WHAT IS EXPECTED -
Format every line of the records below as a JSON list of strings, one string per line, with blank lines and picture lines omitted.

===== MATERIAL PROVIDED

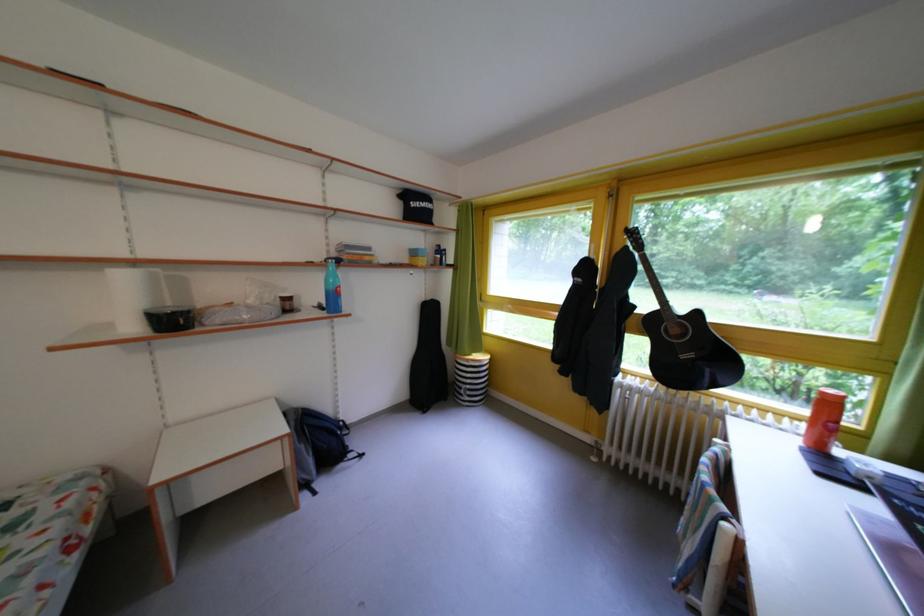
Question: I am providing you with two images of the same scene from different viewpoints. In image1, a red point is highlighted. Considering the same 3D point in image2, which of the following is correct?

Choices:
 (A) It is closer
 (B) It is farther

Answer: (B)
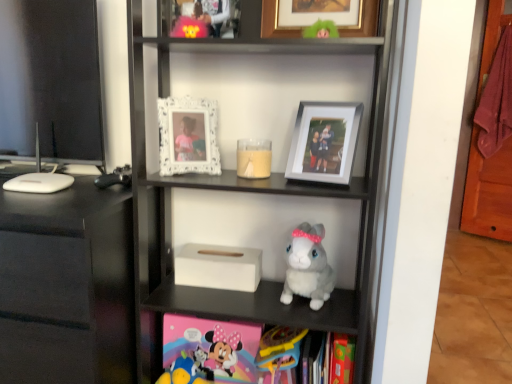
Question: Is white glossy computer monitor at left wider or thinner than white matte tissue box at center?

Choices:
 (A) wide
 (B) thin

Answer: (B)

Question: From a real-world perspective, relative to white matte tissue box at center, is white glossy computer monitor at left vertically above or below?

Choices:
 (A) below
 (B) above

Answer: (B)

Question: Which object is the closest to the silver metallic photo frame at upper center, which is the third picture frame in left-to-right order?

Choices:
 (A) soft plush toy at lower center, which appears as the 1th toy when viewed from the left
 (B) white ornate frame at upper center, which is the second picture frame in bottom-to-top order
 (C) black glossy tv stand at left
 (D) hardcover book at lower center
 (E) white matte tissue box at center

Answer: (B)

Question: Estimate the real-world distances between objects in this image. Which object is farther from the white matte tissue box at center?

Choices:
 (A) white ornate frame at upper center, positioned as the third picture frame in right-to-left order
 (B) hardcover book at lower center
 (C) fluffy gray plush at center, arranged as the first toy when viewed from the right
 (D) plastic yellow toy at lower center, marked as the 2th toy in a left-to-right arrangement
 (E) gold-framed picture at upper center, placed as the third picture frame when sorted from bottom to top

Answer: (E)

==========

YOUR SOLUTION -
[
  "Question: I am providing you with two images of the same scene from different viewpoints. In image1, a red point is highlighted. Considering the same 3D point in image2, which of the following is correct?",
  "Choices:",
  " (A) It is closer",
  " (B) It is farther",
  "Answer: (B)",
  "Question: Is white glossy computer monitor at left wider or thinner than white matte tissue box at center?",
  "Choices:",
  " (A) wide",
  " (B) thin",
  "Answer: (B)",
  "Question: From a real-world perspective, relative to white matte tissue box at center, is white glossy computer monitor at left vertically above or below?",
  "Choices:",
  " (A) below",
  " (B) above",
  "Answer: (B)",
  "Question: Which object is the closest to the silver metallic photo frame at upper center, which is the third picture frame in left-to-right order?",
  "Choices:",
  " (A) soft plush toy at lower center, which appears as the 1th toy when viewed from the left",
  " (B) white ornate frame at upper center, which is the second picture frame in bottom-to-top order",
  " (C) black glossy tv stand at left",
  " (D) hardcover book at lower center",
  " (E) white matte tissue box at center",
  "Answer: (B)",
  "Question: Estimate the real-world distances between objects in this image. Which object is farther from the white matte tissue box at center?",
  "Choices:",
  " (A) white ornate frame at upper center, positioned as the third picture frame in right-to-left order",
  " (B) hardcover book at lower center",
  " (C) fluffy gray plush at center, arranged as the first toy when viewed from the right",
  " (D) plastic yellow toy at lower center, marked as the 2th toy in a left-to-right arrangement",
  " (E) gold-framed picture at upper center, placed as the third picture frame when sorted from bottom to top",
  "Answer: (E)"
]